──────── Data supplied ────────

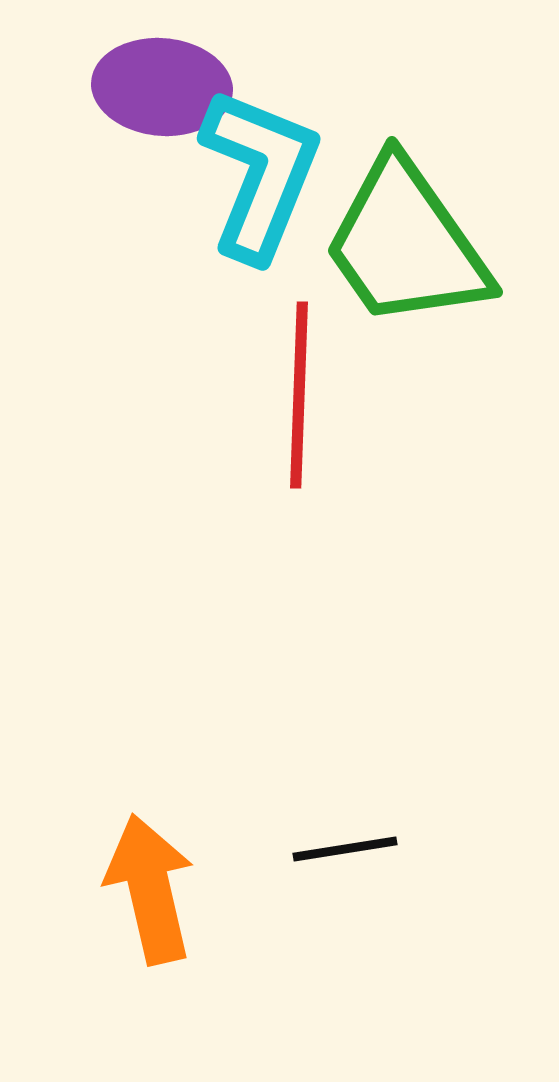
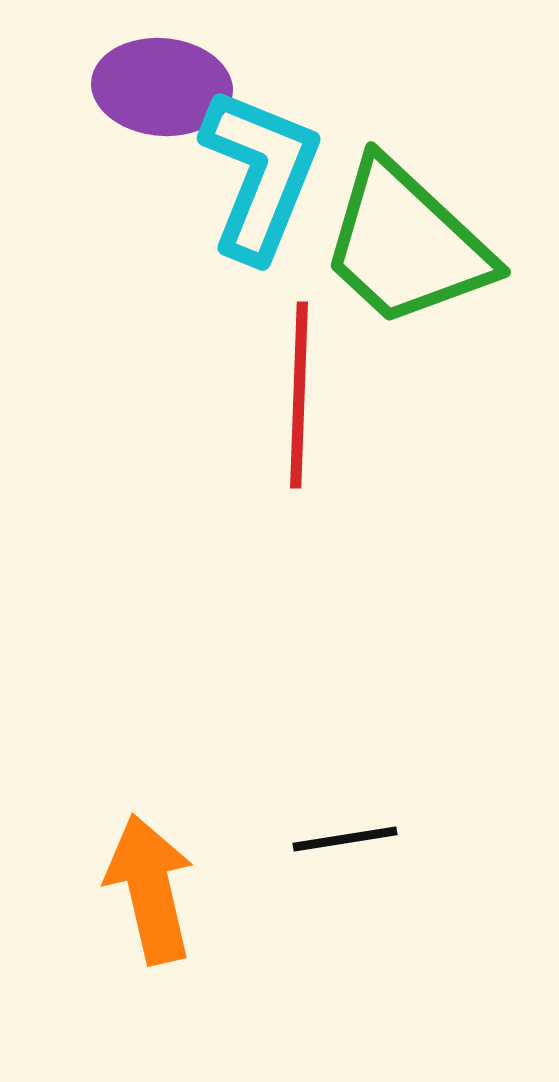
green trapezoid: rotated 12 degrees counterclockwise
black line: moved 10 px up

────────
──────── Data supplied ────────

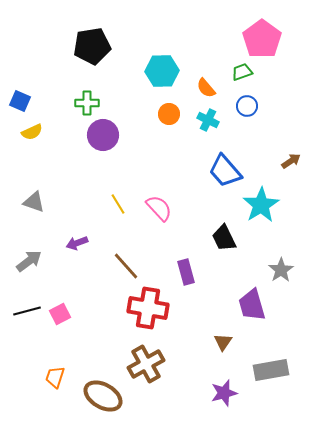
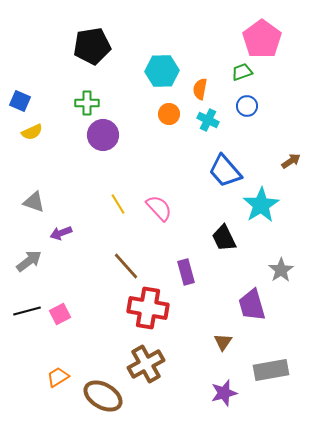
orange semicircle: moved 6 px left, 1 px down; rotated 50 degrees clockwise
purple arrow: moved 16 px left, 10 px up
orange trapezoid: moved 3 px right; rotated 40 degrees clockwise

────────

[What you are asked to do]
The lines sought are those in the data above that include the string "trapezoid"; copy each one.

[Solution for this exercise]
green trapezoid: rotated 12 degrees counterclockwise
orange trapezoid: moved 3 px right; rotated 40 degrees clockwise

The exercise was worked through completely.